The entries that follow need to be printed exactly as they are, minus any pictures.

(Records contained in a dataset)
....

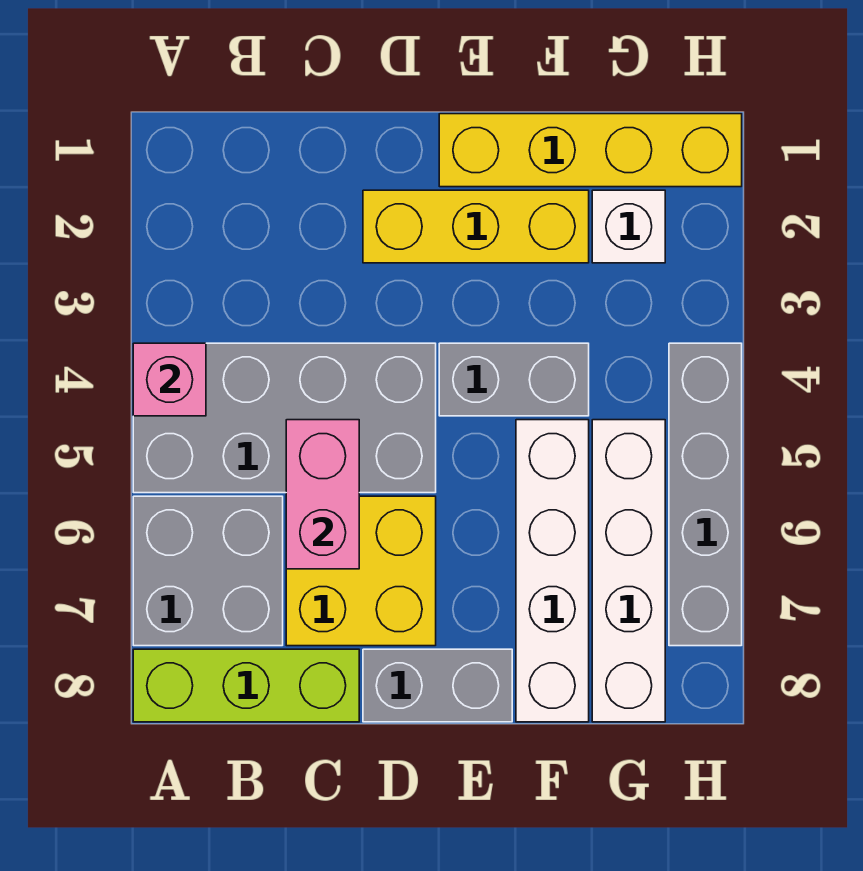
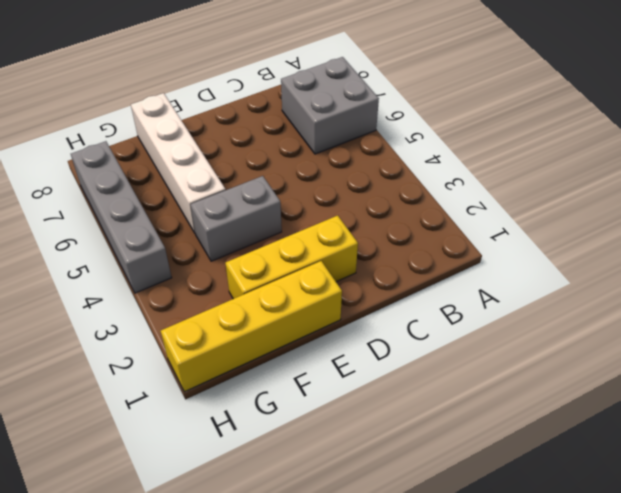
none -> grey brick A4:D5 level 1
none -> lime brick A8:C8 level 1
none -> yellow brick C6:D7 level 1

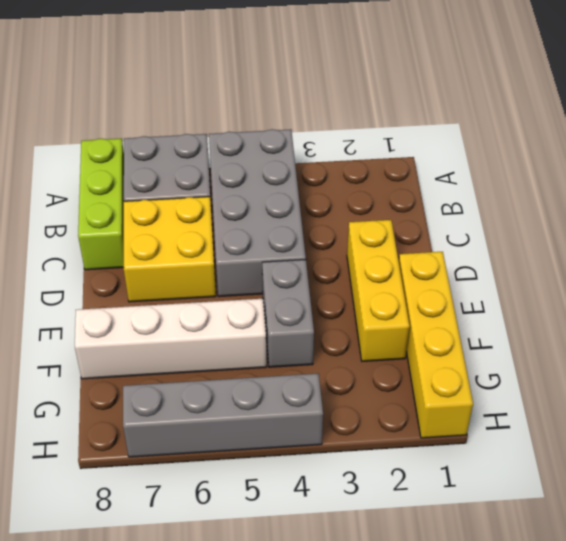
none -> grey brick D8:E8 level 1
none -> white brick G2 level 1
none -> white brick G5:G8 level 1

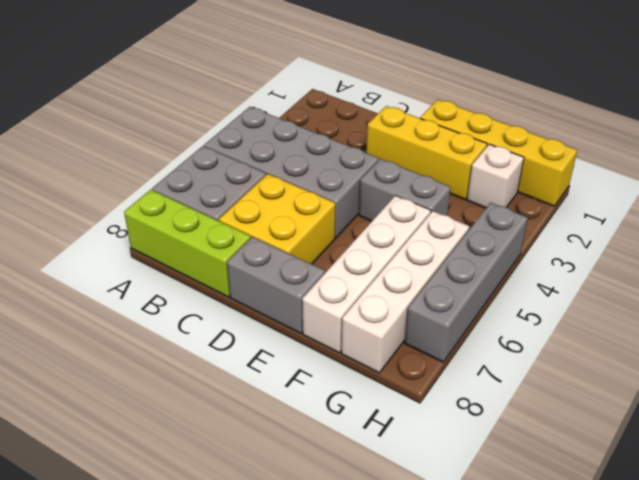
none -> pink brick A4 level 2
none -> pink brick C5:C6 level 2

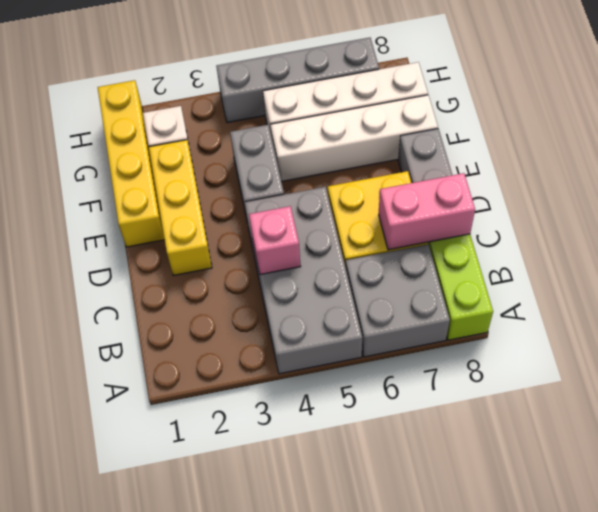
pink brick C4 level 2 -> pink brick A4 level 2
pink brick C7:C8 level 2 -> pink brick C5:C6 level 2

....

Output of the task:
none -> grey brick A4:D5 level 1
none -> lime brick A8:C8 level 1
none -> yellow brick C6:D7 level 1

none -> grey brick D8:E8 level 1
none -> white brick G2 level 1
none -> white brick G5:G8 level 1

none -> pink brick A4 level 2
none -> pink brick C5:C6 level 2

pink brick C4 level 2 -> pink brick A4 level 2
pink brick C7:C8 level 2 -> pink brick C5:C6 level 2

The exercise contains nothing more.